### What to work on
Every line below must come back exactly as it stands, with the images omitted.

□ □ □ □ □

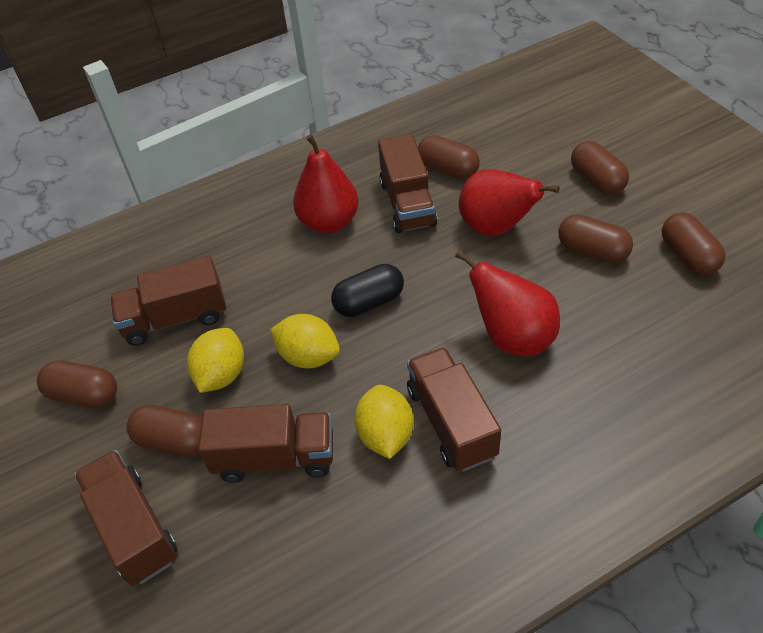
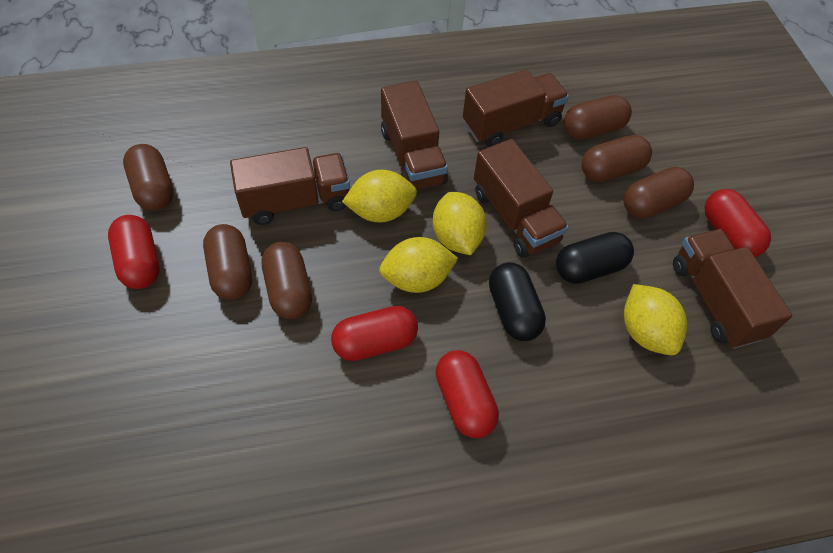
black capsule: [331,264,404,317] = 1 -> [489,262,546,341] [556,232,634,284] = 2
red capsule: none = 0 -> [108,215,160,289] [331,306,418,361] [436,350,499,438] [705,189,771,257] = 4
red pear: [293,134,359,233] [455,251,560,356] [459,169,560,236] = 3 -> none = 0
yellow lemon: [187,328,244,393] [270,314,340,368] [354,385,413,459] = 3 -> [342,170,417,222] [379,237,458,293] [433,192,487,255] [624,284,687,355] = 4

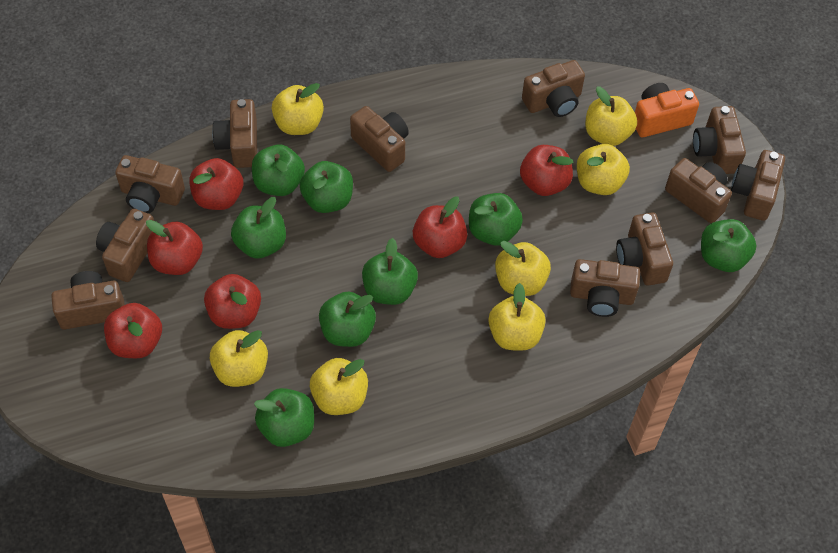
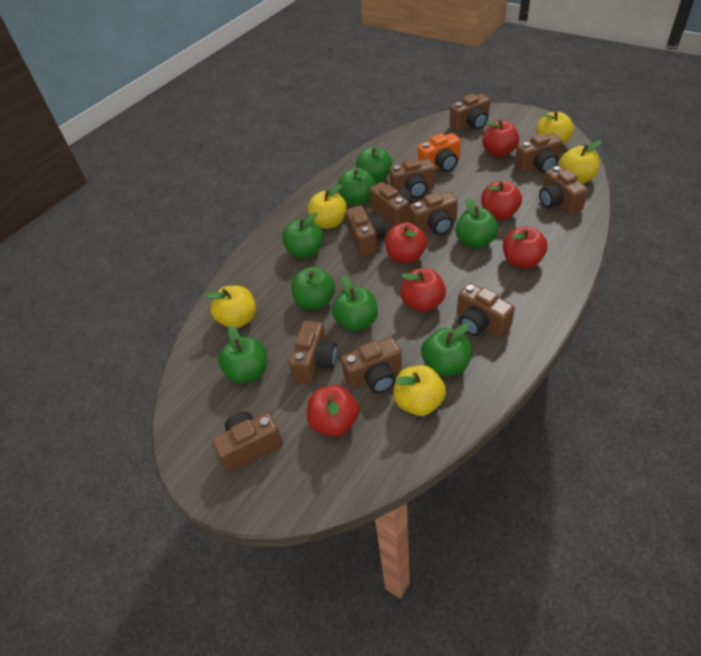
yellow apple: [210,330,268,387] [271,83,324,135] [310,358,368,415] [488,283,546,351] [495,241,551,296] [577,144,630,195] [585,86,637,146] = 7 -> [205,285,256,328] [308,184,346,229] [394,365,446,416] [537,111,574,145] [559,141,602,184] = 5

□ □ □ □ □

### Exercise answer
black capsule: [331,264,404,317] = 1 -> [489,262,546,341] [556,232,634,284] = 2
red capsule: none = 0 -> [108,215,160,289] [331,306,418,361] [436,350,499,438] [705,189,771,257] = 4
red pear: [293,134,359,233] [455,251,560,356] [459,169,560,236] = 3 -> none = 0
yellow lemon: [187,328,244,393] [270,314,340,368] [354,385,413,459] = 3 -> [342,170,417,222] [379,237,458,293] [433,192,487,255] [624,284,687,355] = 4

yellow apple: [210,330,268,387] [271,83,324,135] [310,358,368,415] [488,283,546,351] [495,241,551,296] [577,144,630,195] [585,86,637,146] = 7 -> [205,285,256,328] [308,184,346,229] [394,365,446,416] [537,111,574,145] [559,141,602,184] = 5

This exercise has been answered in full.